What the exercise asks: Copy each entry below verbatim. Skip the pictures.

Available records:
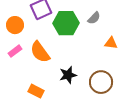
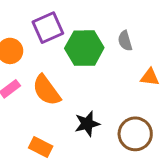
gray semicircle: (94, 18) -> (125, 41), turned 120

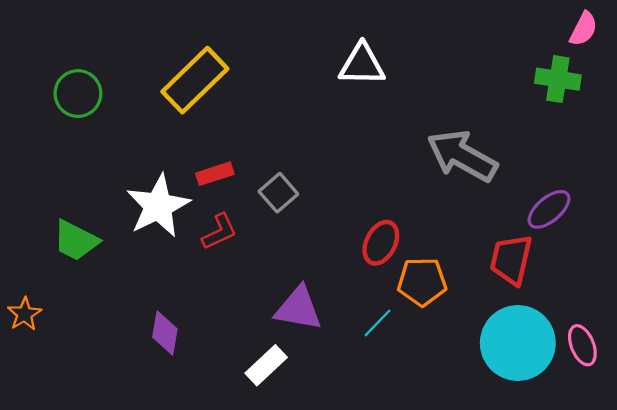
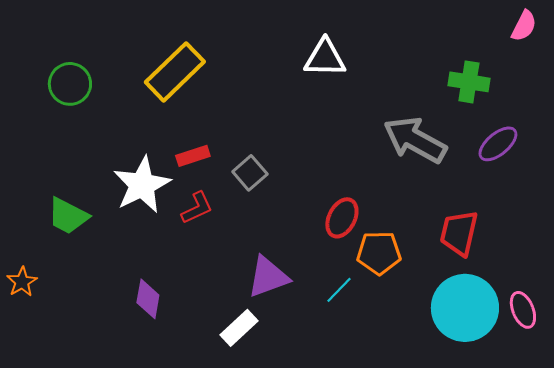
green cross: (558, 79) -> (469, 82), moved
purple ellipse: (549, 209) -> (498, 144), moved
purple triangle: (298, 308) -> (268, 277), turned -30

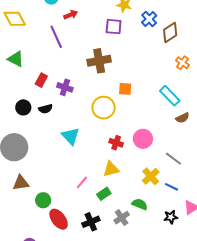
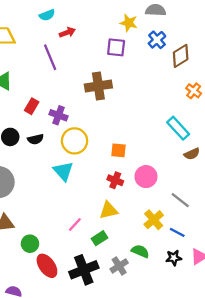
orange square: (125, 89) -> (118, 150), moved
yellow circle: (104, 108) -> (75, 141), moved
black star: (171, 217) -> (174, 258), moved
black cross: (91, 222) -> (84, 270), size x1.4

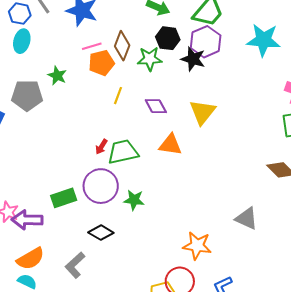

Task output:
gray semicircle: (94, 18) -> (125, 41), turned 120

green cross: (558, 79) -> (469, 82), moved
purple ellipse: (549, 209) -> (498, 144), moved
purple triangle: (298, 308) -> (268, 277), turned -30

orange square: (125, 89) -> (118, 150), moved
yellow circle: (104, 108) -> (75, 141), moved
black star: (171, 217) -> (174, 258), moved
black cross: (91, 222) -> (84, 270), size x1.4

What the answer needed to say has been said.